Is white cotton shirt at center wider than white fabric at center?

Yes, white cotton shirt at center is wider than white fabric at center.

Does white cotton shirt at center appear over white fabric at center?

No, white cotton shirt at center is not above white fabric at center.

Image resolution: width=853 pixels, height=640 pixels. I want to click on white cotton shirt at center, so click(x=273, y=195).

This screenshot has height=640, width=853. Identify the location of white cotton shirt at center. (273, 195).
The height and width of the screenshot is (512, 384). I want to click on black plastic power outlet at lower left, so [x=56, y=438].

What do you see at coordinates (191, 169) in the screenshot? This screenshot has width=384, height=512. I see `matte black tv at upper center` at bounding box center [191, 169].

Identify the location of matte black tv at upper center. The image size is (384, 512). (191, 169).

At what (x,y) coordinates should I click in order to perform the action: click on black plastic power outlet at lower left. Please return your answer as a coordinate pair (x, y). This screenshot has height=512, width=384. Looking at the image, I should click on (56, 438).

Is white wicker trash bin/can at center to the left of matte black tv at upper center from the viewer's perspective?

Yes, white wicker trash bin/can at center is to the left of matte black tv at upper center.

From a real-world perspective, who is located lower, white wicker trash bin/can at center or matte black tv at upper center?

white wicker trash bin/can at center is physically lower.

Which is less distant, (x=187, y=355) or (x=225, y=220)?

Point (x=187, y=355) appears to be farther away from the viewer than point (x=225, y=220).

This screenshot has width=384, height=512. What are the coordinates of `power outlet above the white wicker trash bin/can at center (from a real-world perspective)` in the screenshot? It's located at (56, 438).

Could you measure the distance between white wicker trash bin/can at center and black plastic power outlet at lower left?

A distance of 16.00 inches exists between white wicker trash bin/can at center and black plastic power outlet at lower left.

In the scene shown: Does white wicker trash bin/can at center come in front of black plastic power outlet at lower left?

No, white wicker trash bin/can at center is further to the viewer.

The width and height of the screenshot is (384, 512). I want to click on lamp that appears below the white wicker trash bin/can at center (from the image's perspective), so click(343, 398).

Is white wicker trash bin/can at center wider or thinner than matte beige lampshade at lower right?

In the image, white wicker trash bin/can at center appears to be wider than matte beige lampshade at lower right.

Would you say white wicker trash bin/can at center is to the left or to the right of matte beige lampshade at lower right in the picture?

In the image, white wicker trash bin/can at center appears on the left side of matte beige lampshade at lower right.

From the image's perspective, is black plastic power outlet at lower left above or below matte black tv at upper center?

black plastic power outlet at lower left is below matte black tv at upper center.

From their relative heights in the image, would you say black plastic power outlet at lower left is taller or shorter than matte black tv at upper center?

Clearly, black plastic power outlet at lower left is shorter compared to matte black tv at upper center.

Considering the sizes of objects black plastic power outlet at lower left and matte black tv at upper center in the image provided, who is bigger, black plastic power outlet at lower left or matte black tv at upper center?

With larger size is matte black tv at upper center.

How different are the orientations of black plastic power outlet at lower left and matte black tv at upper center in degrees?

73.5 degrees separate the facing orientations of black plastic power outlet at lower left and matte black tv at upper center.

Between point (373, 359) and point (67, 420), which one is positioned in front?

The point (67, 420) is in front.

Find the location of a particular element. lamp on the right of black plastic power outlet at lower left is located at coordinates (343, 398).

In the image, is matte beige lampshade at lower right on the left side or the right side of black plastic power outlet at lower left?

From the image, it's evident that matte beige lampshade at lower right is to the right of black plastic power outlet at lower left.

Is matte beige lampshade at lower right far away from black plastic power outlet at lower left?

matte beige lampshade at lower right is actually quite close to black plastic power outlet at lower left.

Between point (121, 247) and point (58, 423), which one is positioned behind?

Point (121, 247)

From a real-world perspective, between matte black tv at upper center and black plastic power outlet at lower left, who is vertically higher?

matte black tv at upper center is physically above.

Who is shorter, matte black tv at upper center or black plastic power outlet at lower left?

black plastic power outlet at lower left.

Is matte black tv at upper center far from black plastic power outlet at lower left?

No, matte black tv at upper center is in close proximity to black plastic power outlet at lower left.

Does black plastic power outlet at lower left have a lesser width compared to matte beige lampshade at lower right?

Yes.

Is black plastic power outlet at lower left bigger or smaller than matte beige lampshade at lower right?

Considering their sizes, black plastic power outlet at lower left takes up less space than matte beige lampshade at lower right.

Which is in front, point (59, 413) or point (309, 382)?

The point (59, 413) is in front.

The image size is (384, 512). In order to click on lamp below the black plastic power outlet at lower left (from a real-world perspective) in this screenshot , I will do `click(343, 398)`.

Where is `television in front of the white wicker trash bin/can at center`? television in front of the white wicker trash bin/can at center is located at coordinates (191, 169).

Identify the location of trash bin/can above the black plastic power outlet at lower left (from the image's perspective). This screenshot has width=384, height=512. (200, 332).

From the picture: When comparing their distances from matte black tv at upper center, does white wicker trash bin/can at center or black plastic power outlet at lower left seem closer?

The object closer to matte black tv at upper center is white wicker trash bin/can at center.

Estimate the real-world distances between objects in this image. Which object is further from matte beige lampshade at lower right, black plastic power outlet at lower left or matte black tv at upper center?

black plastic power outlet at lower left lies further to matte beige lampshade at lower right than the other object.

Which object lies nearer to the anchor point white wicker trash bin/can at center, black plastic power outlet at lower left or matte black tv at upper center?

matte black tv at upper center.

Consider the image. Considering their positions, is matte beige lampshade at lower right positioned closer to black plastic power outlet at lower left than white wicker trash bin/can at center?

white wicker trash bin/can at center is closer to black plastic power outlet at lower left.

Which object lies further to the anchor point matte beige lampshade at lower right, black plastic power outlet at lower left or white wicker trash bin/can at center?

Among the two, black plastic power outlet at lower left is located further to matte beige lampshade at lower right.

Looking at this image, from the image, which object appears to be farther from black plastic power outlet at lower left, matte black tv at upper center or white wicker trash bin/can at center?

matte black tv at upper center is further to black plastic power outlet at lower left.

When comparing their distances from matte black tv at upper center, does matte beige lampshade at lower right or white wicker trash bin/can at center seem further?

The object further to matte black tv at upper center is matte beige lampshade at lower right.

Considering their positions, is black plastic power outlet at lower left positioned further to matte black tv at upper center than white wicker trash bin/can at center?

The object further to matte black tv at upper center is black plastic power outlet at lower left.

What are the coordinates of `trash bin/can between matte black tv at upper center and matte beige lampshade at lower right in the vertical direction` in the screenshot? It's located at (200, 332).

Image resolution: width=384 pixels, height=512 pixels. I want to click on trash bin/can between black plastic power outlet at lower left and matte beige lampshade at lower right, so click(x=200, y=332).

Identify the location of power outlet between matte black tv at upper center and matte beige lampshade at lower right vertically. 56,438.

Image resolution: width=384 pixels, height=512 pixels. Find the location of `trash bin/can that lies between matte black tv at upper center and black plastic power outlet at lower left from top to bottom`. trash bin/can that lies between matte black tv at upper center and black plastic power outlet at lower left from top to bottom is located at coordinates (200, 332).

──────────────────────────────

Замените во всех записях выше «matte black tv» на «glossy black tv» и приведите эти строки заново, ничего больше не меняя.

ОТВЕТ:
Is white cotton shirt at center wider than white fabric at center?

Yes, white cotton shirt at center is wider than white fabric at center.

Does white cotton shirt at center appear over white fabric at center?

No, white cotton shirt at center is not above white fabric at center.

Image resolution: width=853 pixels, height=640 pixels. I want to click on white cotton shirt at center, so click(x=273, y=195).

This screenshot has height=640, width=853. Identify the location of white cotton shirt at center. (273, 195).
The height and width of the screenshot is (512, 384). I want to click on black plastic power outlet at lower left, so [x=56, y=438].

What do you see at coordinates (191, 169) in the screenshot? This screenshot has width=384, height=512. I see `glossy black tv at upper center` at bounding box center [191, 169].

Identify the location of glossy black tv at upper center. The image size is (384, 512). (191, 169).

At what (x,y) coordinates should I click in order to perform the action: click on black plastic power outlet at lower left. Please return your answer as a coordinate pair (x, y). This screenshot has height=512, width=384. Looking at the image, I should click on (56, 438).

Is white wicker trash bin/can at center to the left of glossy black tv at upper center from the viewer's perspective?

Yes, white wicker trash bin/can at center is to the left of glossy black tv at upper center.

From a real-world perspective, who is located lower, white wicker trash bin/can at center or glossy black tv at upper center?

white wicker trash bin/can at center is physically lower.

Which is less distant, (x=187, y=355) or (x=225, y=220)?

Point (x=187, y=355) appears to be farther away from the viewer than point (x=225, y=220).

This screenshot has width=384, height=512. What are the coordinates of `power outlet above the white wicker trash bin/can at center (from a real-world perspective)` in the screenshot? It's located at (56, 438).

Could you measure the distance between white wicker trash bin/can at center and black plastic power outlet at lower left?

A distance of 16.00 inches exists between white wicker trash bin/can at center and black plastic power outlet at lower left.

In the scene shown: Does white wicker trash bin/can at center come in front of black plastic power outlet at lower left?

No, white wicker trash bin/can at center is further to the viewer.

The width and height of the screenshot is (384, 512). I want to click on lamp that appears below the white wicker trash bin/can at center (from the image's perspective), so click(343, 398).

Is white wicker trash bin/can at center wider or thinner than matte beige lampshade at lower right?

In the image, white wicker trash bin/can at center appears to be wider than matte beige lampshade at lower right.

Would you say white wicker trash bin/can at center is to the left or to the right of matte beige lampshade at lower right in the picture?

In the image, white wicker trash bin/can at center appears on the left side of matte beige lampshade at lower right.

From the image's perspective, is black plastic power outlet at lower left above or below glossy black tv at upper center?

black plastic power outlet at lower left is below glossy black tv at upper center.

From their relative heights in the image, would you say black plastic power outlet at lower left is taller or shorter than glossy black tv at upper center?

Clearly, black plastic power outlet at lower left is shorter compared to glossy black tv at upper center.

Considering the sizes of objects black plastic power outlet at lower left and glossy black tv at upper center in the image provided, who is bigger, black plastic power outlet at lower left or glossy black tv at upper center?

With larger size is glossy black tv at upper center.

How different are the orientations of black plastic power outlet at lower left and glossy black tv at upper center in degrees?

73.5 degrees separate the facing orientations of black plastic power outlet at lower left and glossy black tv at upper center.

Between point (373, 359) and point (67, 420), which one is positioned in front?

The point (67, 420) is in front.

Find the location of a particular element. lamp on the right of black plastic power outlet at lower left is located at coordinates (343, 398).

In the image, is matte beige lampshade at lower right on the left side or the right side of black plastic power outlet at lower left?

From the image, it's evident that matte beige lampshade at lower right is to the right of black plastic power outlet at lower left.

Is matte beige lampshade at lower right far away from black plastic power outlet at lower left?

matte beige lampshade at lower right is actually quite close to black plastic power outlet at lower left.

Between point (121, 247) and point (58, 423), which one is positioned behind?

Point (121, 247)

From a real-world perspective, between glossy black tv at upper center and black plastic power outlet at lower left, who is vertically higher?

glossy black tv at upper center is physically above.

Who is shorter, glossy black tv at upper center or black plastic power outlet at lower left?

black plastic power outlet at lower left.

Is glossy black tv at upper center far from black plastic power outlet at lower left?

No, glossy black tv at upper center is in close proximity to black plastic power outlet at lower left.

Does black plastic power outlet at lower left have a lesser width compared to matte beige lampshade at lower right?

Yes.

Is black plastic power outlet at lower left bigger or smaller than matte beige lampshade at lower right?

Considering their sizes, black plastic power outlet at lower left takes up less space than matte beige lampshade at lower right.

Which is in front, point (59, 413) or point (309, 382)?

The point (59, 413) is in front.

The image size is (384, 512). In order to click on lamp below the black plastic power outlet at lower left (from a real-world perspective) in this screenshot , I will do `click(343, 398)`.

Where is `television in front of the white wicker trash bin/can at center`? television in front of the white wicker trash bin/can at center is located at coordinates (191, 169).

Identify the location of trash bin/can above the black plastic power outlet at lower left (from the image's perspective). This screenshot has width=384, height=512. (200, 332).

From the picture: When comparing their distances from glossy black tv at upper center, does white wicker trash bin/can at center or black plastic power outlet at lower left seem closer?

The object closer to glossy black tv at upper center is white wicker trash bin/can at center.

Estimate the real-world distances between objects in this image. Which object is further from matte beige lampshade at lower right, black plastic power outlet at lower left or glossy black tv at upper center?

black plastic power outlet at lower left lies further to matte beige lampshade at lower right than the other object.

Which object lies nearer to the anchor point white wicker trash bin/can at center, black plastic power outlet at lower left or glossy black tv at upper center?

glossy black tv at upper center.

Consider the image. Considering their positions, is matte beige lampshade at lower right positioned closer to black plastic power outlet at lower left than white wicker trash bin/can at center?

white wicker trash bin/can at center is closer to black plastic power outlet at lower left.

Which object lies further to the anchor point matte beige lampshade at lower right, black plastic power outlet at lower left or white wicker trash bin/can at center?

Among the two, black plastic power outlet at lower left is located further to matte beige lampshade at lower right.

Looking at this image, from the image, which object appears to be farther from black plastic power outlet at lower left, glossy black tv at upper center or white wicker trash bin/can at center?

glossy black tv at upper center is further to black plastic power outlet at lower left.

When comparing their distances from glossy black tv at upper center, does matte beige lampshade at lower right or white wicker trash bin/can at center seem further?

The object further to glossy black tv at upper center is matte beige lampshade at lower right.

Considering their positions, is black plastic power outlet at lower left positioned further to glossy black tv at upper center than white wicker trash bin/can at center?

The object further to glossy black tv at upper center is black plastic power outlet at lower left.

What are the coordinates of `trash bin/can between glossy black tv at upper center and matte beige lampshade at lower right in the vertical direction` in the screenshot? It's located at (200, 332).

Image resolution: width=384 pixels, height=512 pixels. I want to click on trash bin/can between black plastic power outlet at lower left and matte beige lampshade at lower right, so click(x=200, y=332).

Identify the location of power outlet between glossy black tv at upper center and matte beige lampshade at lower right vertically. 56,438.

Image resolution: width=384 pixels, height=512 pixels. Find the location of `trash bin/can that lies between glossy black tv at upper center and black plastic power outlet at lower left from top to bottom`. trash bin/can that lies between glossy black tv at upper center and black plastic power outlet at lower left from top to bottom is located at coordinates (200, 332).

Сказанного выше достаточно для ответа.